— TASK DESCRIPTION —
Without the pictures, can you quote each line below exactly?
━━━━━ EXERCISE DATA ━━━━━
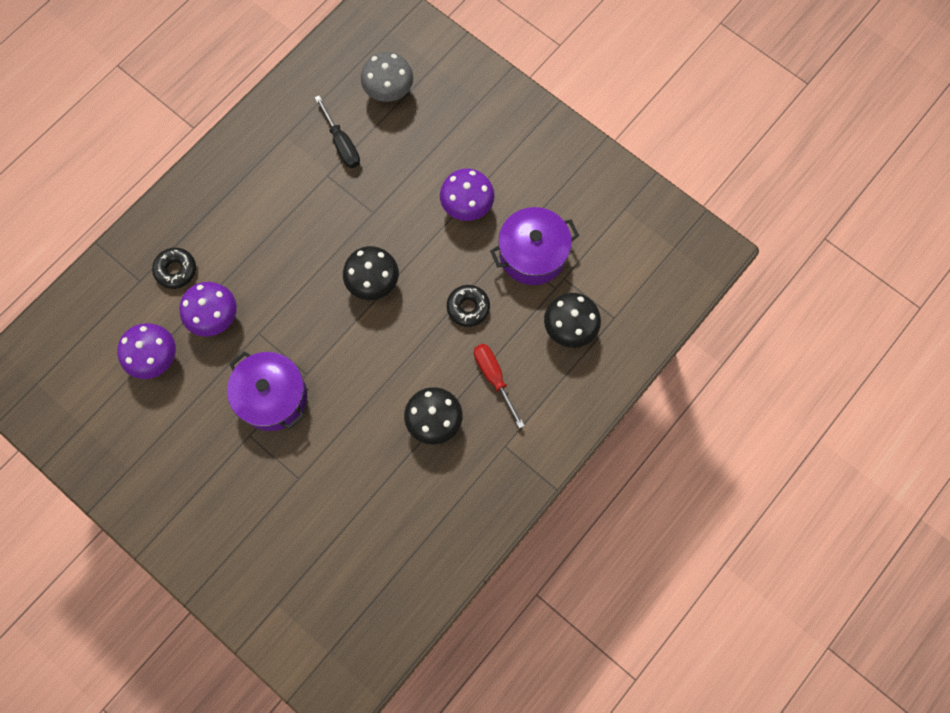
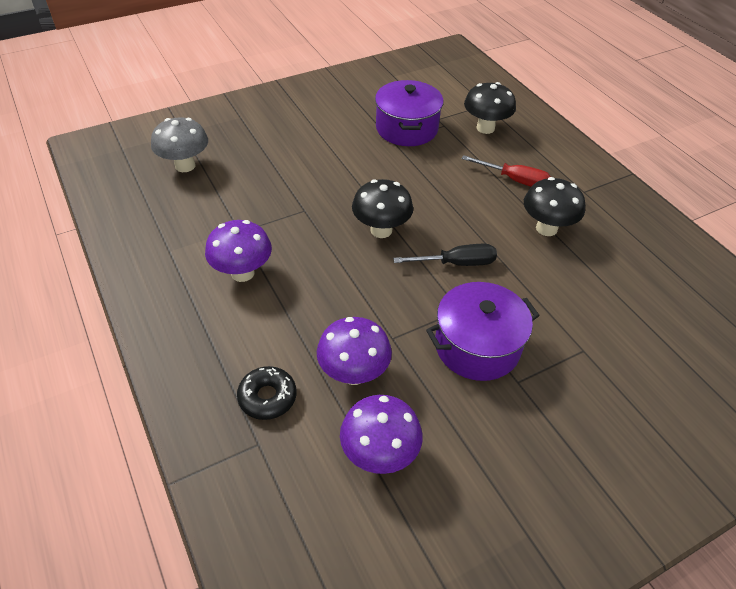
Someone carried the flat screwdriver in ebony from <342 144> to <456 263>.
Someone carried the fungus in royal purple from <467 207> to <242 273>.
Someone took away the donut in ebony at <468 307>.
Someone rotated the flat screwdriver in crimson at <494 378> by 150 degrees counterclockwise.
━━━━━
— COMPLETED TASK —
Someone carried the flat screwdriver in ebony from <342 144> to <456 263>.
Someone carried the fungus in royal purple from <467 207> to <242 273>.
Someone took away the donut in ebony at <468 307>.
Someone rotated the flat screwdriver in crimson at <494 378> by 150 degrees counterclockwise.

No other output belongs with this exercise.